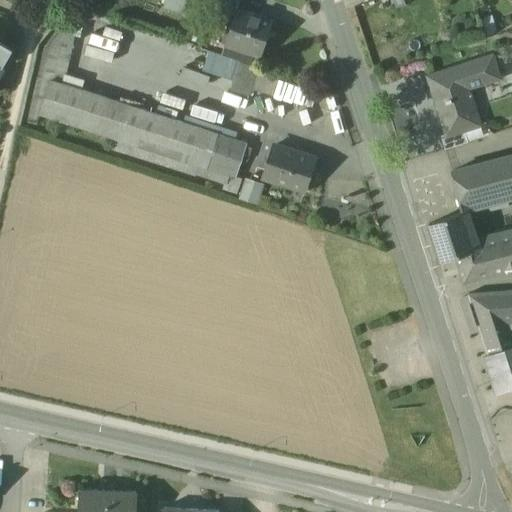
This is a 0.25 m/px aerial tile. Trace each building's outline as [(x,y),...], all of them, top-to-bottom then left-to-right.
[(186,0),(167,0),(165,8),(182,13),(186,0)] [(275,23),(238,10),(231,31),(242,35),(237,49),(263,57),(275,23)] [(0,67),(3,69),(13,51),(0,44),(0,67)] [(241,64),(210,53),(204,69),(233,80),(241,64)] [(492,56),(428,77),(446,134),(447,136),(464,130),(480,125),(468,88),(499,79),(492,56)] [(241,64),(231,91),(249,97),(252,89),(274,94),(279,76),(241,64)] [(183,124),(49,81),(39,114),(115,139),(112,150),(194,176),(194,174),(225,184),(228,175),(235,178),(246,145),(183,125),(183,124)] [(464,130),(447,136),(446,134),(440,136),(445,150),(468,142),(464,130)] [(315,158),(274,146),(264,178),(305,191),(315,158)] [(511,155),(452,171),(462,208),(511,195),(511,155)] [(257,202),(262,182),(244,177),(238,197),(257,202)] [(464,213),(428,224),(440,262),(458,257),(477,251),(475,245),(464,213)] [(511,235),(475,245),(477,251),(458,257),(464,281),(511,269),(511,235)] [(511,291),(468,294),(489,355),(511,346),(511,337),(507,323),(511,322),(511,291)] [(511,346),(489,355),(487,356),(500,393),(511,388),(511,346)] [(107,511),(109,491),(79,490),(77,511),(107,511)] [(136,511),(138,493),(109,491),(107,511),(136,511)]
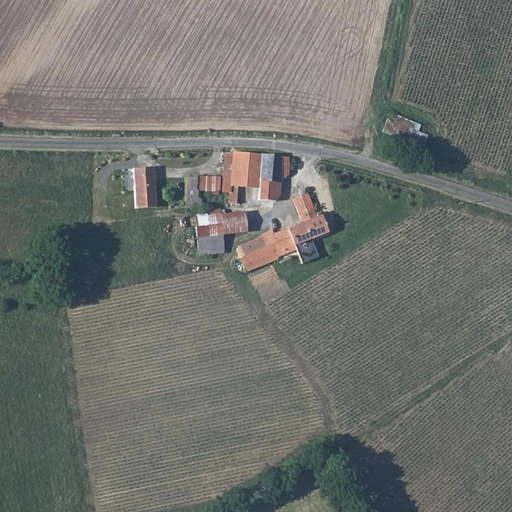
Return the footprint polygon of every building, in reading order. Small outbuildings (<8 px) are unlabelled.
[(418,132),(420,125),(408,121),(401,142),(422,149),(427,135),(418,132)] [(224,197),(229,155),(222,154),(217,196),(224,197)] [(252,181),(274,183),(276,159),(229,155),(224,197),(223,206),(228,206),(231,188),(251,190),(252,181)] [(282,178),(284,160),(276,159),(274,183),(282,178)] [(155,205),(151,166),(133,167),(136,206),(155,205)] [(184,178),(182,205),(197,206),(197,198),(195,198),(195,189),(192,189),(193,177),(184,178)] [(193,177),(192,189),(195,189),(215,188),(215,177),(193,177)] [(268,204),(273,200),(274,183),(252,181),(251,190),(250,201),(268,204)] [(287,201),(292,211),(306,205),(300,195),(287,201)] [(244,268),(315,236),(307,219),(312,217),(306,205),(292,211),(297,222),(269,235),(261,241),(264,246),(242,256),(238,258),(240,262),(233,266),(239,275),(247,272),(244,268)] [(243,231),(241,214),(215,216),(216,235),(218,234),(243,231)] [(307,219),(315,236),(326,232),(318,214),(312,217),(307,219)] [(202,235),(216,235),(215,216),(201,217),(201,219),(202,235)] [(193,219),(196,257),(203,256),(202,235),(201,219),(193,219)] [(218,234),(216,235),(202,235),(203,256),(220,254),(218,234)]
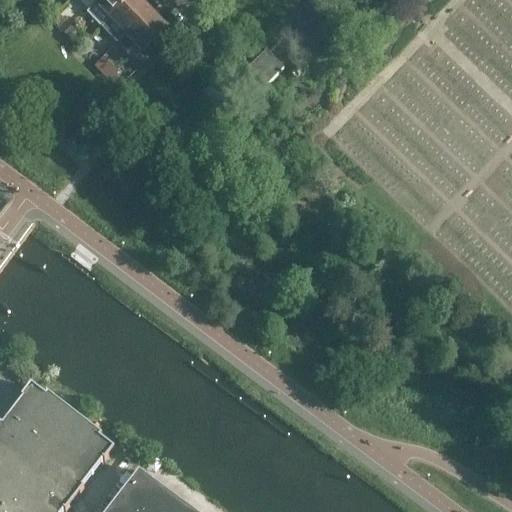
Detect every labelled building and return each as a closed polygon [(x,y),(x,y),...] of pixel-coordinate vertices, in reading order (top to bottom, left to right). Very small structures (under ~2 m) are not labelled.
[(110,21),(132,0),(100,0),(95,5),(110,21)] [(125,37),(150,13),(137,0),(132,0),(110,21),(125,37)] [(95,6),(82,19),(96,32),(109,20),(95,6)] [(143,55),(167,31),(150,13),(125,37),(143,55)] [(272,62),(267,56),(266,55),(258,47),(240,63),(250,74),(256,79),(266,90),(283,73),(283,72),(272,62)] [(53,445),(75,417),(47,396),(46,397),(47,397),(46,399),(37,392),(32,389),(27,396),(25,395),(21,400),(23,401),(13,414),(53,445)] [(53,445),(13,414),(2,428),(1,427),(0,427),(0,445),(33,471),(53,445)] [(108,447),(99,440),(101,439),(102,438),(75,417),(53,445),(93,476),(103,463),(104,464),(108,459),(107,458),(112,451),(108,447)] [(33,471),(0,445),(0,485),(13,496),(33,471)] [(93,476),(53,445),(33,471),(75,503),(84,491),(82,490),(93,476)] [(67,511),(75,503),(33,471),(13,496),(34,511),(67,511)] [(190,511),(139,474),(122,495),(131,511),(190,511)] [(0,511),(13,496),(0,485),(0,511)] [(131,511),(122,495),(108,511),(131,511)] [(34,511),(13,496),(0,511),(34,511)]
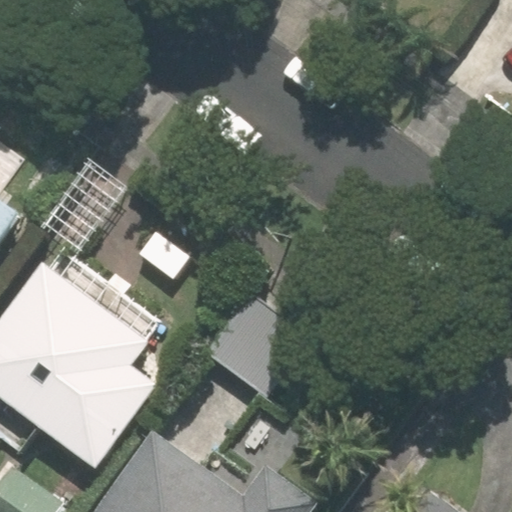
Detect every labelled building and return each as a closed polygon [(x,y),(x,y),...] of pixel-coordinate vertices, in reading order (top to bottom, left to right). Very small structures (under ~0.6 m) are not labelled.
[(95,252),(141,187),(100,159),(55,223),(95,252)] [(0,281),(48,211),(0,177),(0,281)] [(176,328),(77,250),(0,347),(0,383),(110,470),(174,388),(147,366),(176,328)] [(289,356),(311,330),(268,293),(221,348),(278,397),(303,368),(289,356)] [(330,511),(339,501),(298,472),(309,457),(284,439),(291,428),(258,404),(244,424),(215,402),(190,436),(178,427),(116,511),(330,511)] [(66,511),(73,504),(20,464),(0,490),(0,511),(66,511)] [(472,511),(445,492),(429,511),(472,511)]
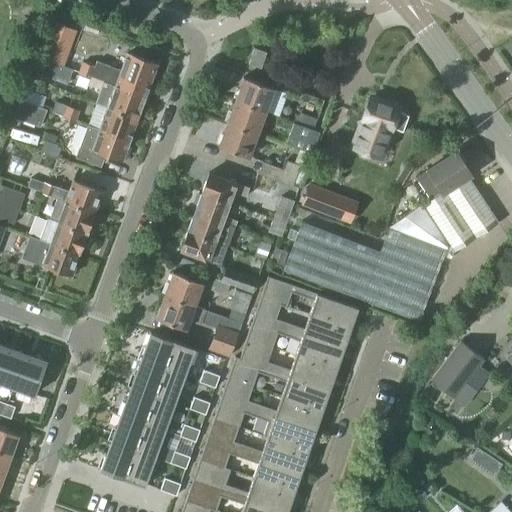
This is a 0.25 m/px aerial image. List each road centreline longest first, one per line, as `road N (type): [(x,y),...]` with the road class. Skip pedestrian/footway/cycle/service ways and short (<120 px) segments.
road 1 (residential): [(90,339),(199,48),(188,24),(124,0)]
road 2 (residential): [(386,313),(322,511)]
road 3 (residential): [(29,511),(90,339)]
road 4 (tertiary): [(511,146),(406,0)]
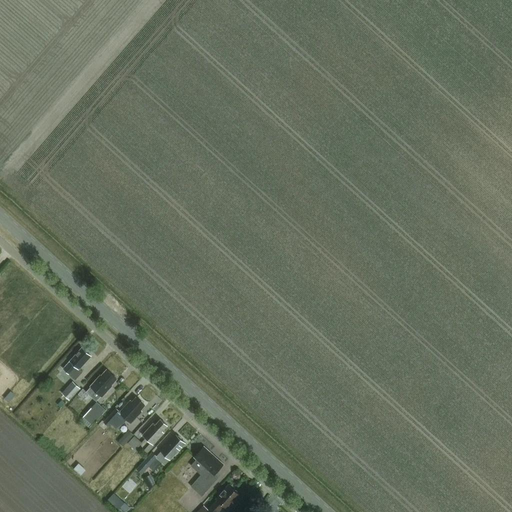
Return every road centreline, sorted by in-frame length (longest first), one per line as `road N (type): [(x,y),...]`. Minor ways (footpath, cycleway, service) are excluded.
road 1 (secondary): [(325,511),(0,216)]
road 2 (unclassified): [(298,511),(0,240)]
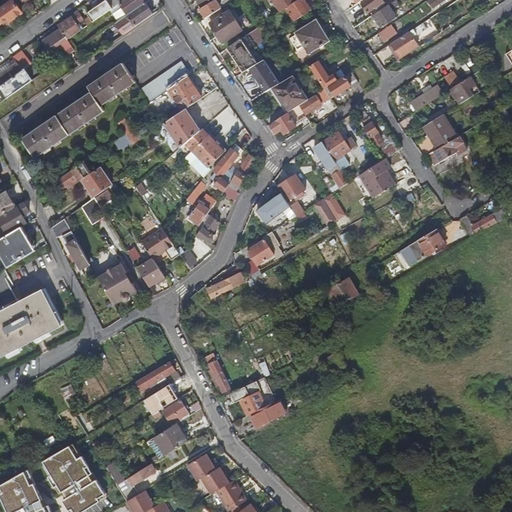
◇ ◇ ◇
■ **Description of the task**
Render as a Markdown table with columns No. and Line the lines starting with the one that contains "Return every road" and running through the end of the rows, skipping blank lines and leaving out the pictures.

■ **Result of the task**
| No. | Line |
|---|---|
| 1 | Return every road centreline, sorted by in-frame length (longest first), one per line as `road N (type): [(x,y),...]`. Minor ways (footpath, cycleway, service) are excluded. |
| 2 | road 1 (secondary): [(325,511),(0,216)] |
| 3 | road 2 (unclassified): [(298,511),(0,240)] |